Pictures excluded, return every entry exactly, please.

** RECORDS FOR PROCESSING follows **

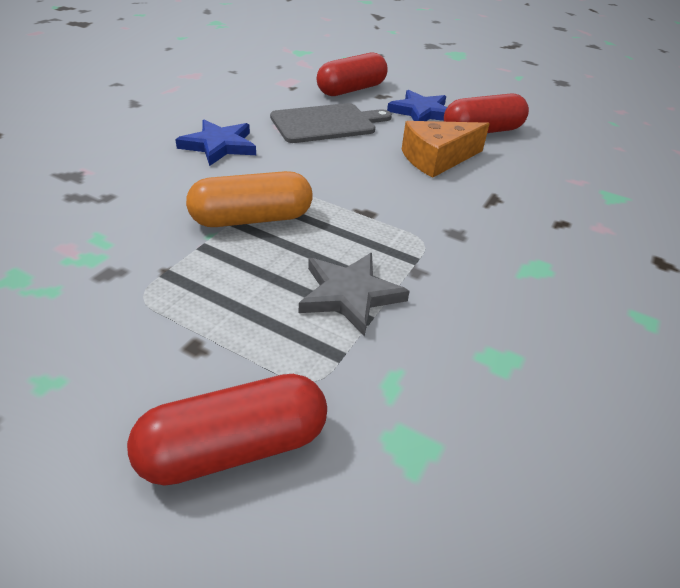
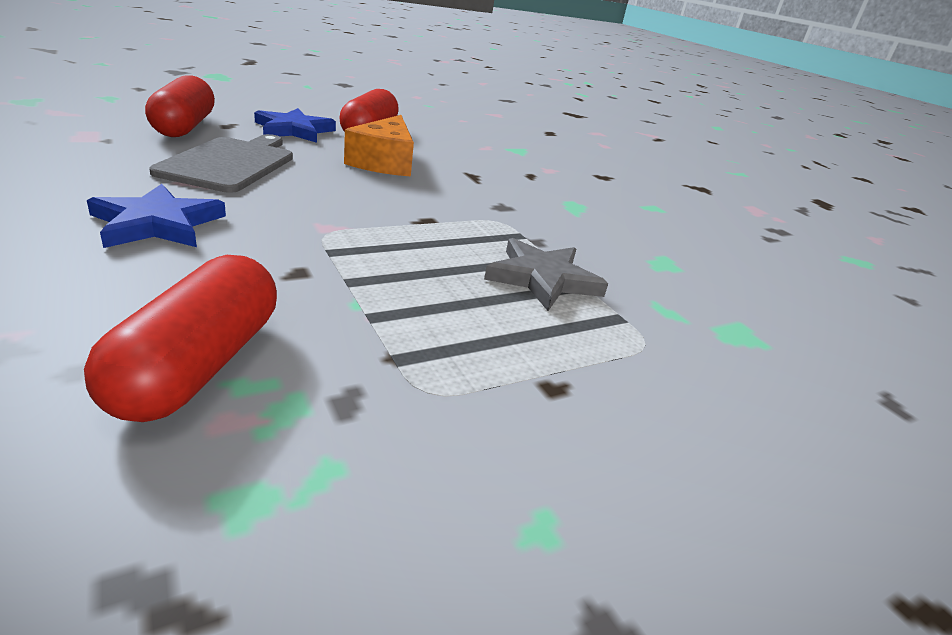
camera: 60 degrees left, 10 degrees down
(234, 447) = (712, 415): red capsule -> red capsule (198, 365)
(252, 219) = (358, 270): orange capsule -> none

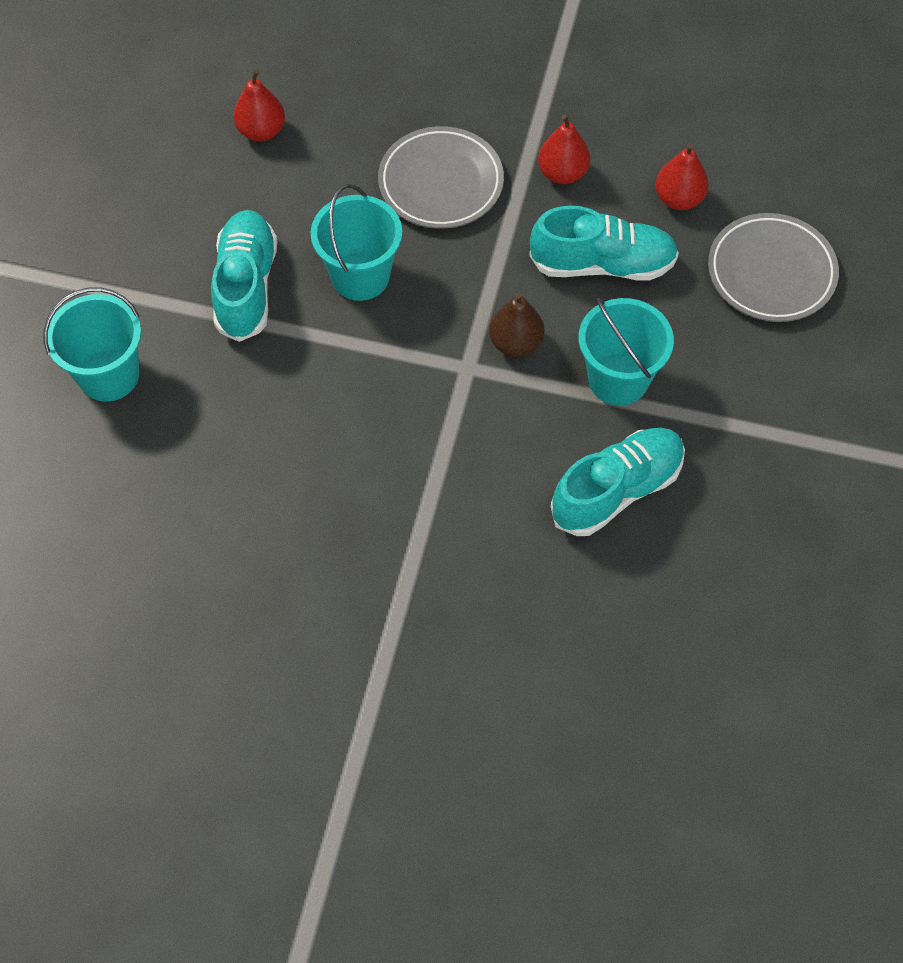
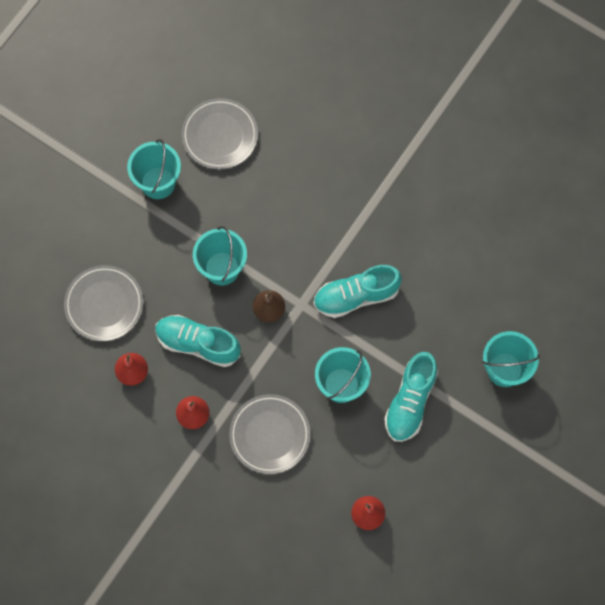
camera: 160 degrees left, 10 degrees up
(617, 490) = (251, 206): turquoise shoe -> turquoise shoe (356, 296)
(728, 590) = (220, 136): none -> grey plate
(789, 476) = (158, 183): none -> turquoise bucket

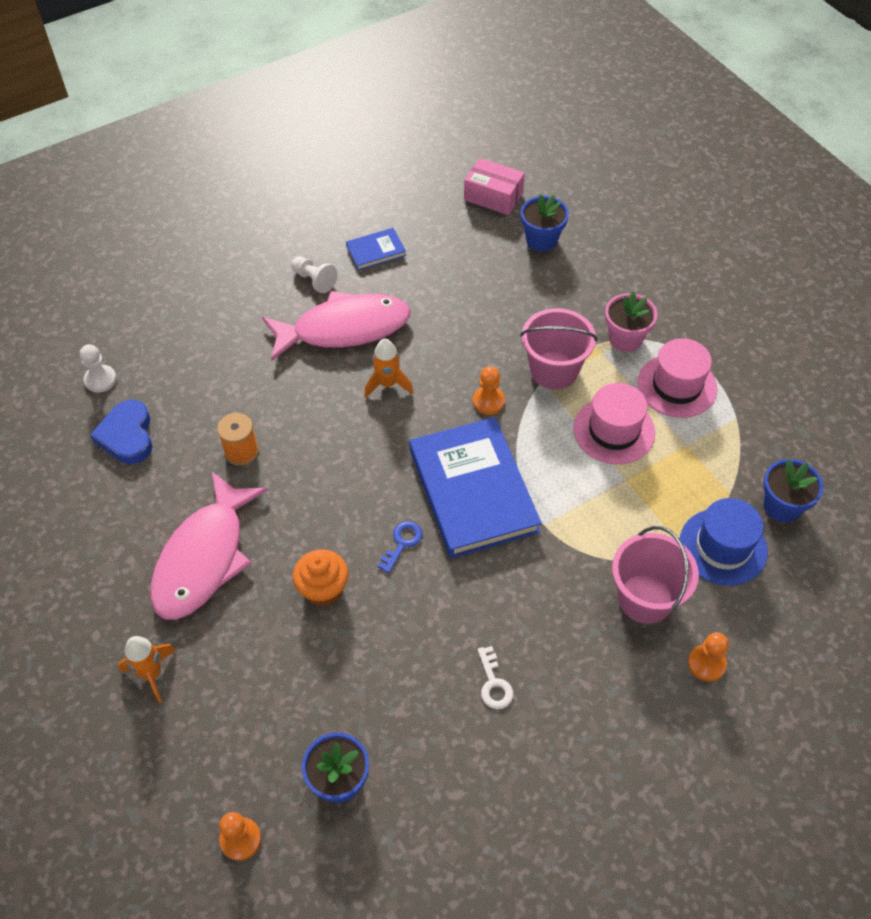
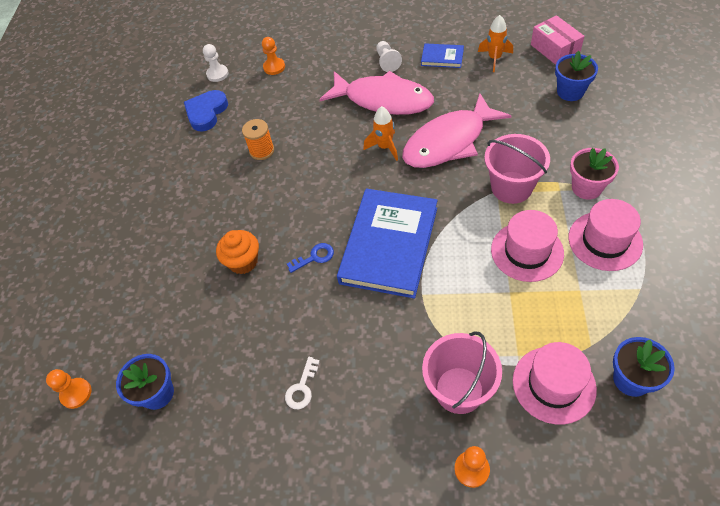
camera: 40 degrees right, 0 degrees up
(152, 673) = (110, 261): orange rocket -> orange rocket (494, 58)
(204, 558) = (191, 206): pink fish -> pink fish (449, 142)
(488, 401) = (446, 188): orange pawn -> orange pawn (274, 67)
(723, 547) = (553, 384): blue hat -> pink hat

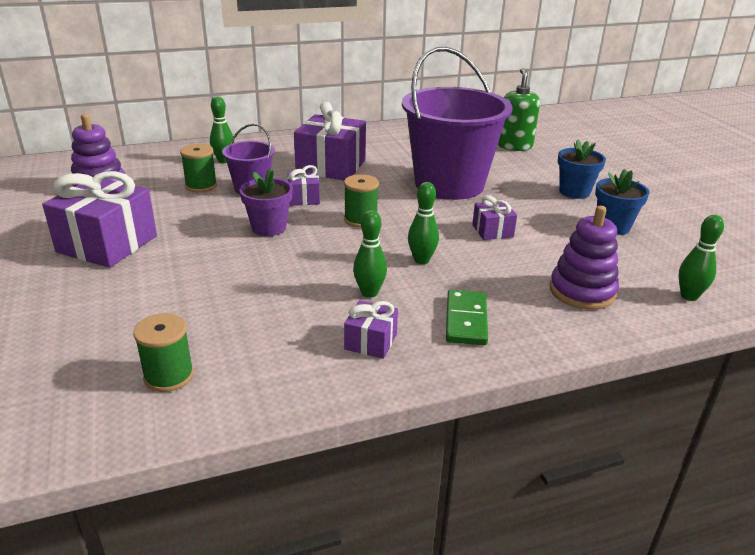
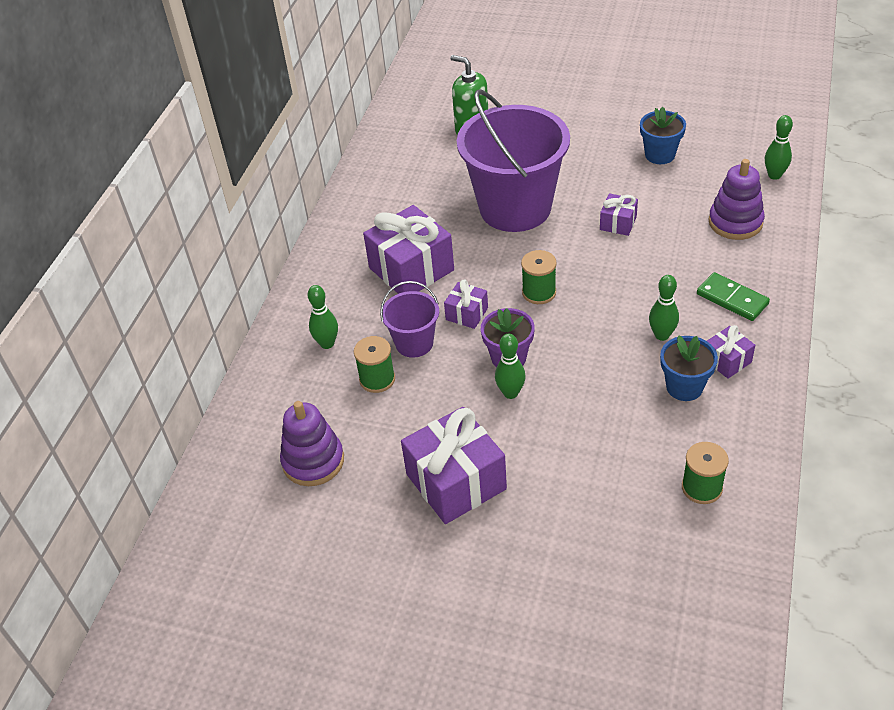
camera: 50 degrees left, 15 degrees up
(421, 260) = (634, 285): green bowling pin -> green bowling pin (510, 393)
(574, 192) = (589, 143): blue flower pot -> blue flower pot (684, 387)

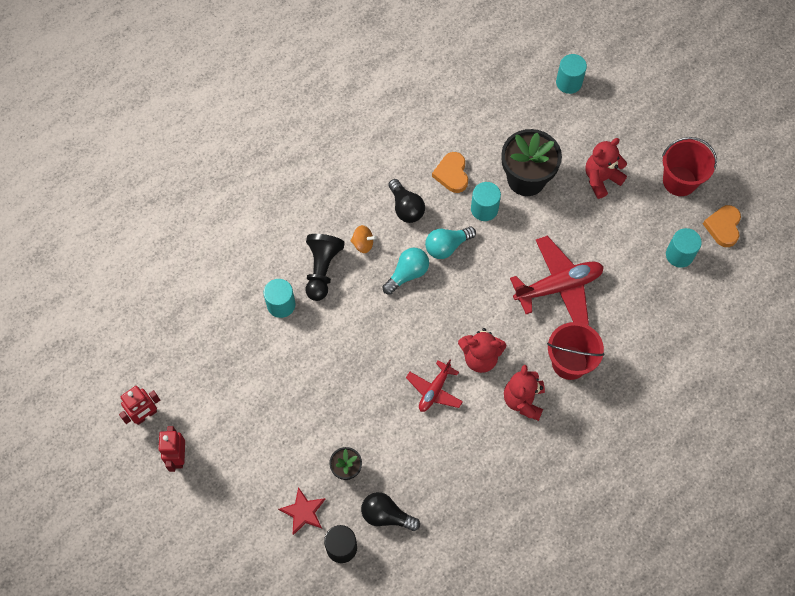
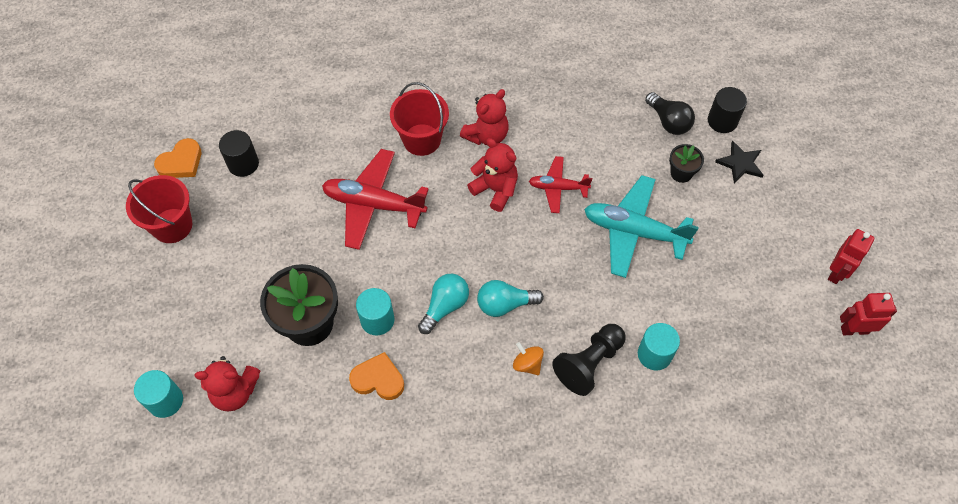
camera: 145 degrees left, 5 degrees down
(303, 512) = (740, 163): red star -> black star
(352, 391) = (634, 231): none -> turquoise plane
(406, 208) = (454, 374): black light bulb -> none
(434, 390) = (558, 188): red plane -> red plane turned 150 degrees counterclockwise
(447, 246) = (445, 306): turquoise light bulb -> turquoise light bulb turned 60 degrees counterclockwise
(452, 174) = (378, 379): orange heart -> orange heart turned 105 degrees counterclockwise
(601, 179) = (239, 275): red teddy bear -> red teddy bear (235, 392)
(679, 255) = (243, 164): turquoise cylinder -> black cylinder

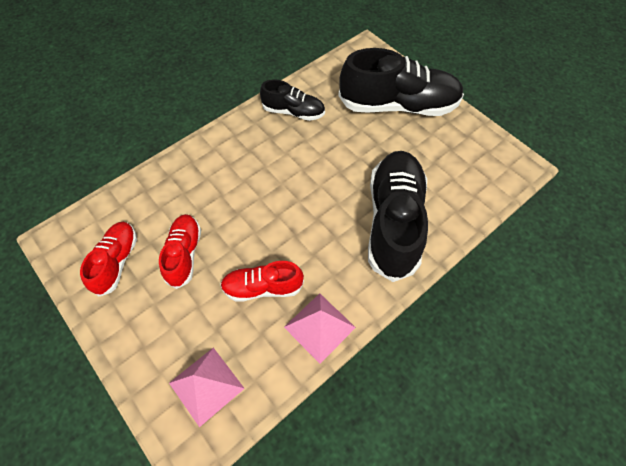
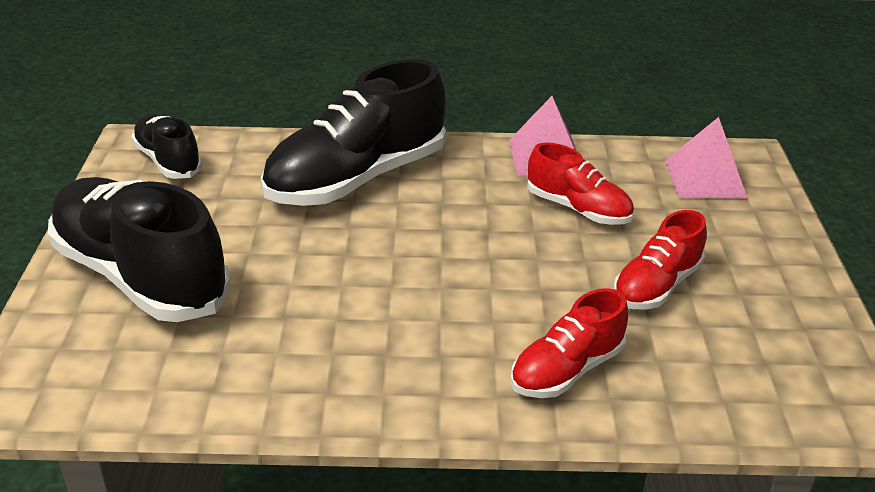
camera: 140 degrees left, 25 degrees down
(117, 262) = (765, 329): red shoe -> red shoe (567, 370)
(293, 112) = (300, 368): black shoe -> black shoe (168, 161)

** End of RECORDS FOR PROCESSING **

SOLUTION TO THE EXERCISE:
camera: 60 degrees left, 10 degrees down
(234, 447) = (712, 415): red capsule -> red capsule (198, 365)
(252, 219) = (358, 270): orange capsule -> none

camera: 160 degrees left, 10 degrees up
(617, 490) = (251, 206): turquoise shoe -> turquoise shoe (356, 296)
(728, 590) = (220, 136): none -> grey plate
(789, 476) = (158, 183): none -> turquoise bucket

camera: 40 degrees right, 0 degrees up
(152, 673) = (110, 261): orange rocket -> orange rocket (494, 58)
(204, 558) = (191, 206): pink fish -> pink fish (449, 142)
(488, 401) = (446, 188): orange pawn -> orange pawn (274, 67)
(723, 547) = (553, 384): blue hat -> pink hat

camera: 50 degrees left, 15 degrees up
(421, 260) = (634, 285): green bowling pin -> green bowling pin (510, 393)
(574, 192) = (589, 143): blue flower pot -> blue flower pot (684, 387)

camera: 145 degrees left, 5 degrees down
(303, 512) = (740, 163): red star -> black star
(352, 391) = (634, 231): none -> turquoise plane
(406, 208) = (454, 374): black light bulb -> none
(434, 390) = (558, 188): red plane -> red plane turned 150 degrees counterclockwise
(447, 246) = (445, 306): turquoise light bulb -> turquoise light bulb turned 60 degrees counterclockwise
(452, 174) = (378, 379): orange heart -> orange heart turned 105 degrees counterclockwise
(601, 179) = (239, 275): red teddy bear -> red teddy bear (235, 392)
(679, 255) = (243, 164): turquoise cylinder -> black cylinder

camera: 140 degrees left, 25 degrees down
(117, 262) = (765, 329): red shoe -> red shoe (567, 370)
(293, 112) = (300, 368): black shoe -> black shoe (168, 161)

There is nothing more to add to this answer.